(PROVIDED MATERIAL)
● ● ●

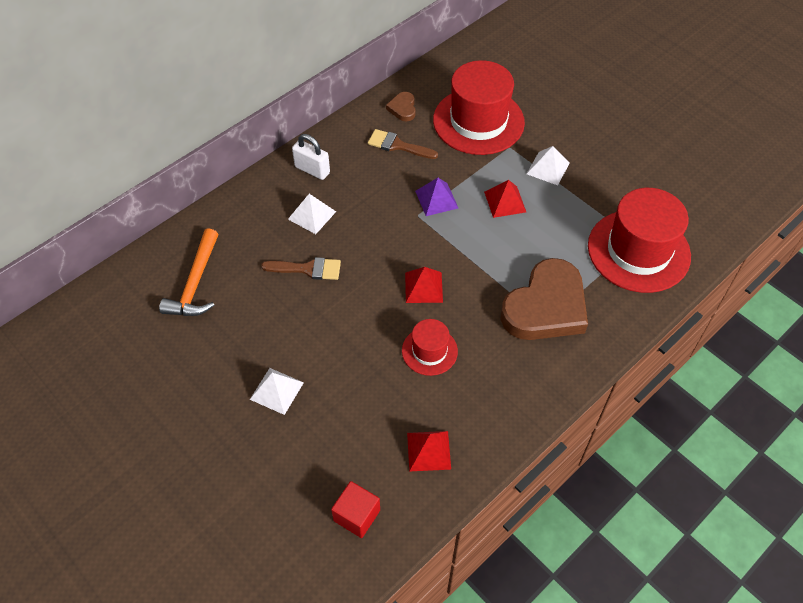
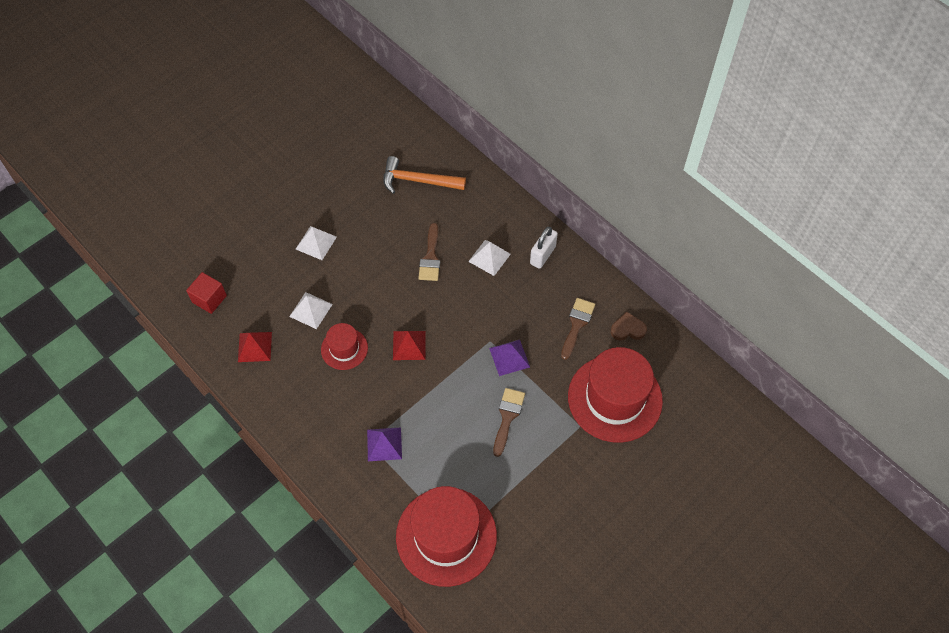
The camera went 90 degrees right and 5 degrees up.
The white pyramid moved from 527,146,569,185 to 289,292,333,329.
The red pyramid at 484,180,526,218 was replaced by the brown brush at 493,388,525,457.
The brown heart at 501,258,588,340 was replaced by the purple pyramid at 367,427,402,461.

● ● ●

(PROBLEM DETAILS) Without the pictures, write out all of the material exactly.

(ANSWER TO THIS PROBLEM)
The camera went 90 degrees right and 5 degrees up.
The white pyramid moved from 527,146,569,185 to 289,292,333,329.
The red pyramid at 484,180,526,218 was replaced by the brown brush at 493,388,525,457.
The brown heart at 501,258,588,340 was replaced by the purple pyramid at 367,427,402,461.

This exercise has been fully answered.